• Task directions: Across the records below, how many lines contain the string "plant"? Give the number by itself.

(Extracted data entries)
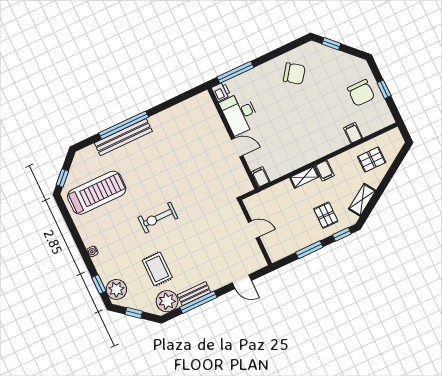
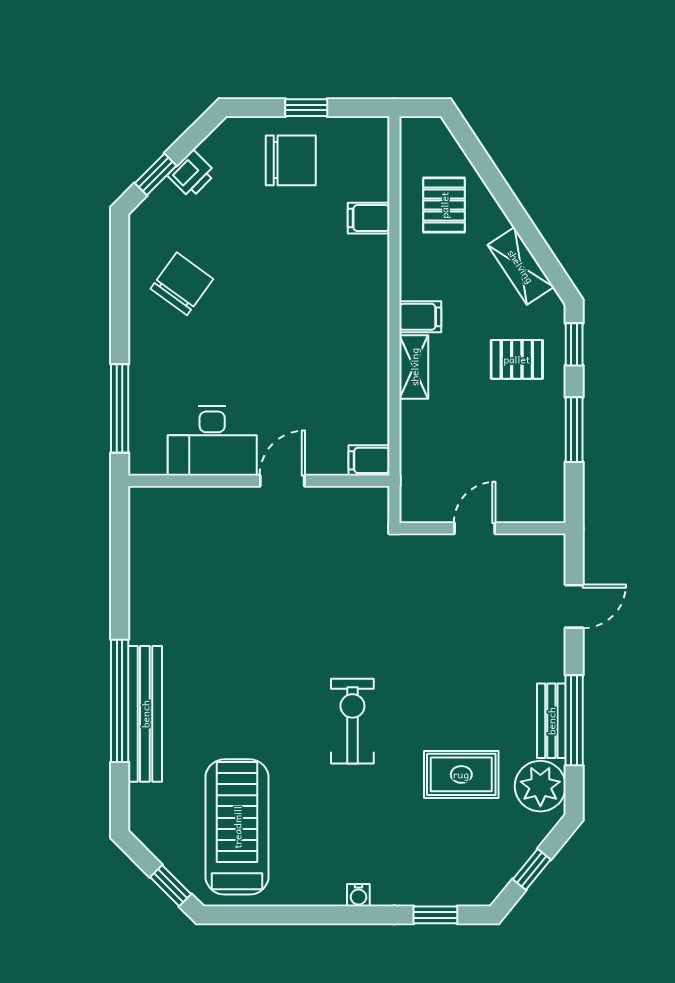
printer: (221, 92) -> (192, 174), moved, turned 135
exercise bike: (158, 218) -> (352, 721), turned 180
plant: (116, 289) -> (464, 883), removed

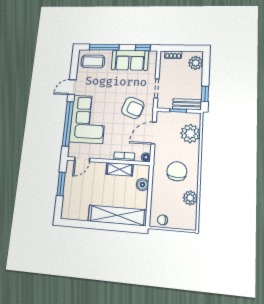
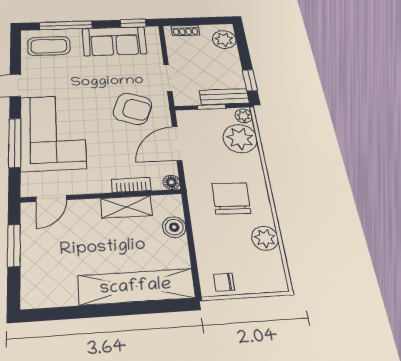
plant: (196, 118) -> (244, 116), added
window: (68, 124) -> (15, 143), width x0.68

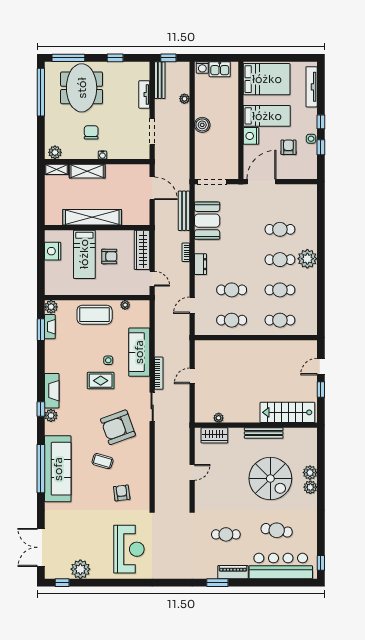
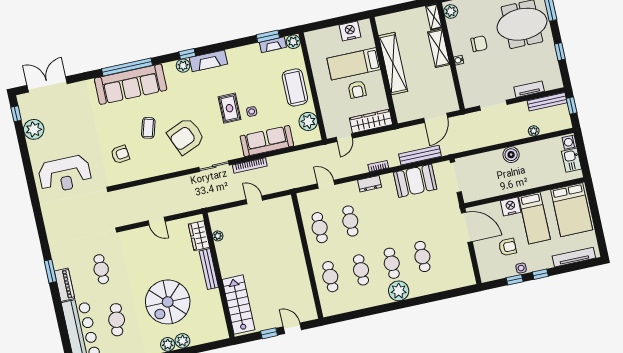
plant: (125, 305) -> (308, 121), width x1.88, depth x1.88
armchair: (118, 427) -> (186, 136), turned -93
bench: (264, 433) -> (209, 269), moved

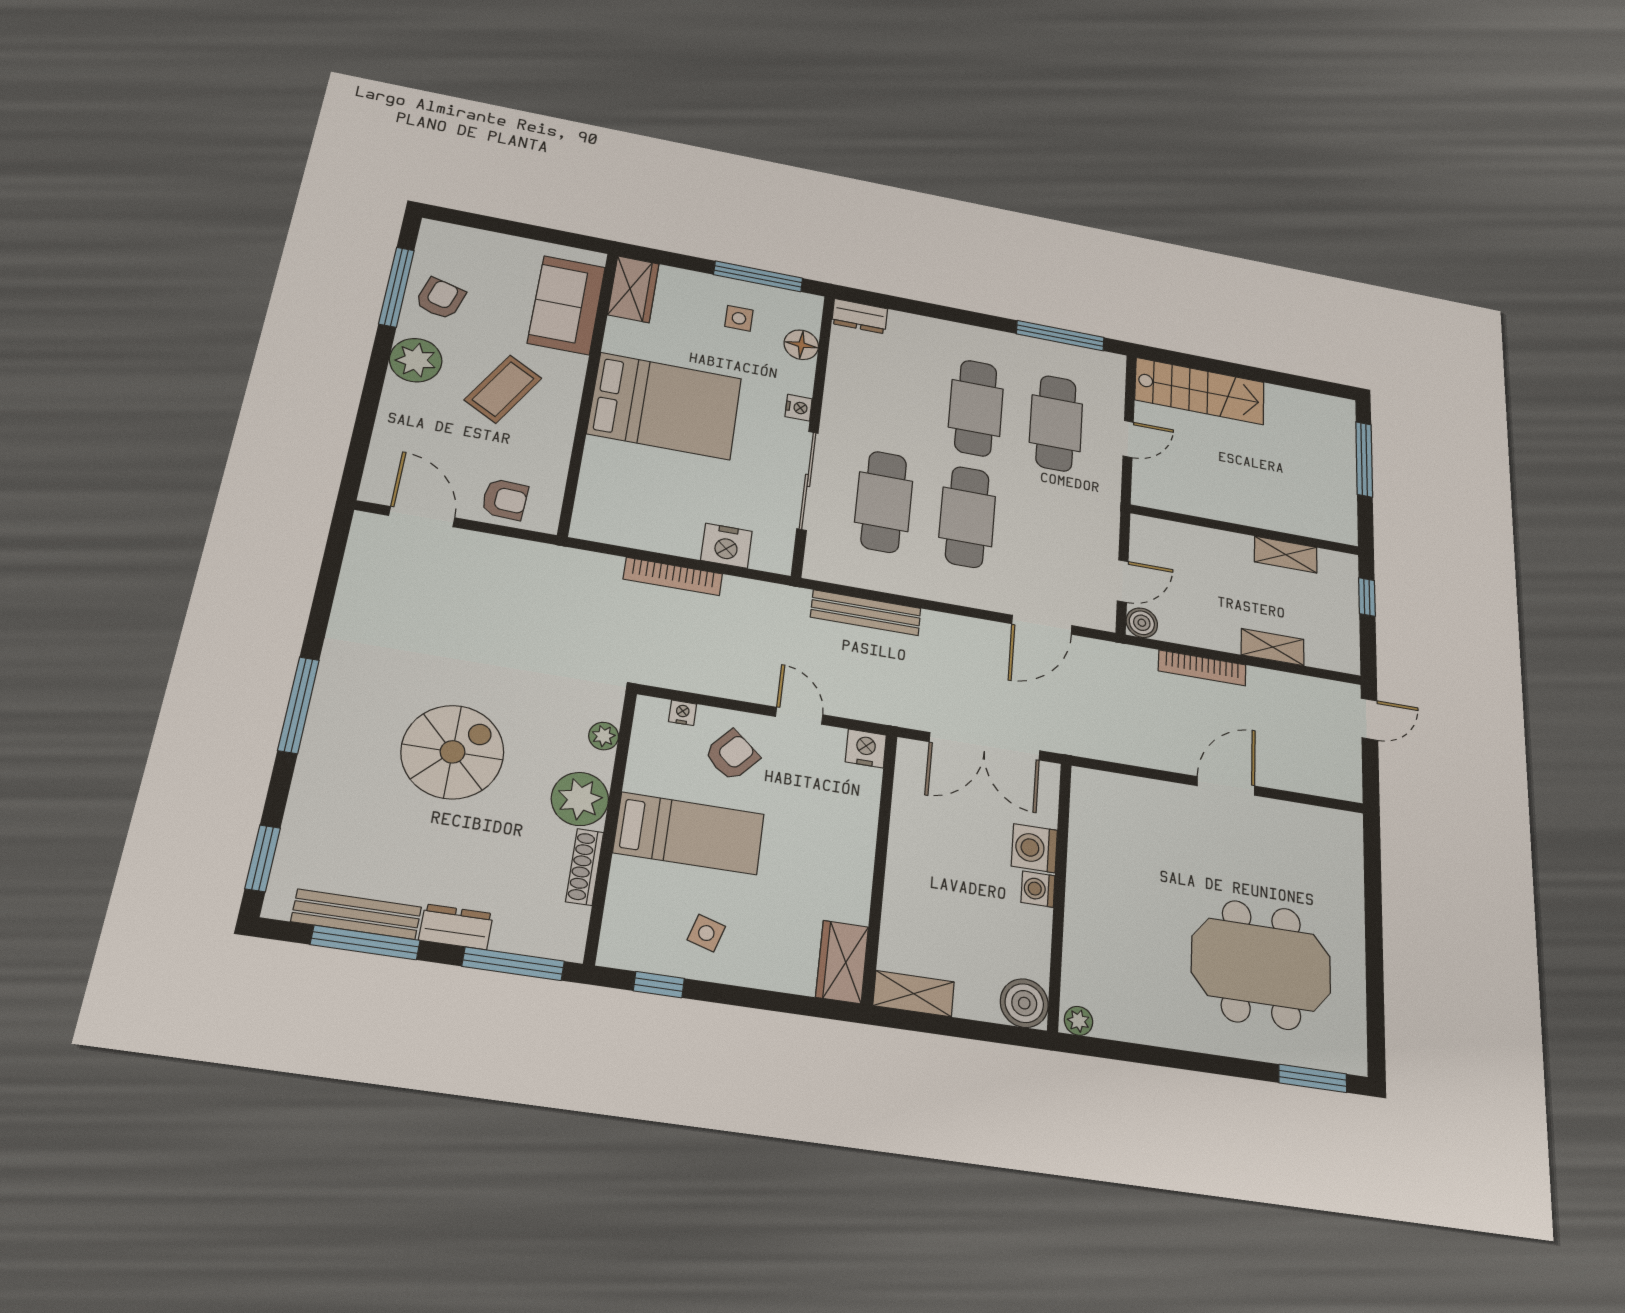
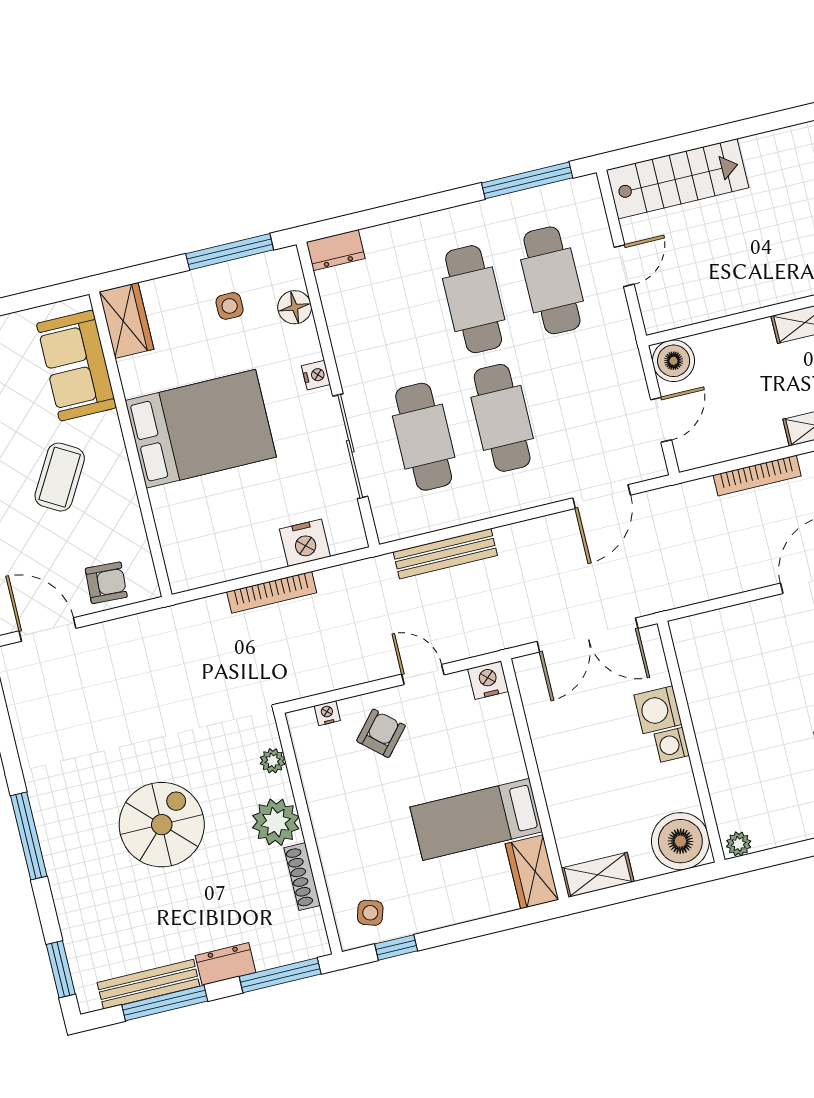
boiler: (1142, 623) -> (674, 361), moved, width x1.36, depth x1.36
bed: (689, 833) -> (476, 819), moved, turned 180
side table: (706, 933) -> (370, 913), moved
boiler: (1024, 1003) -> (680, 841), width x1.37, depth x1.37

• Answer space: 3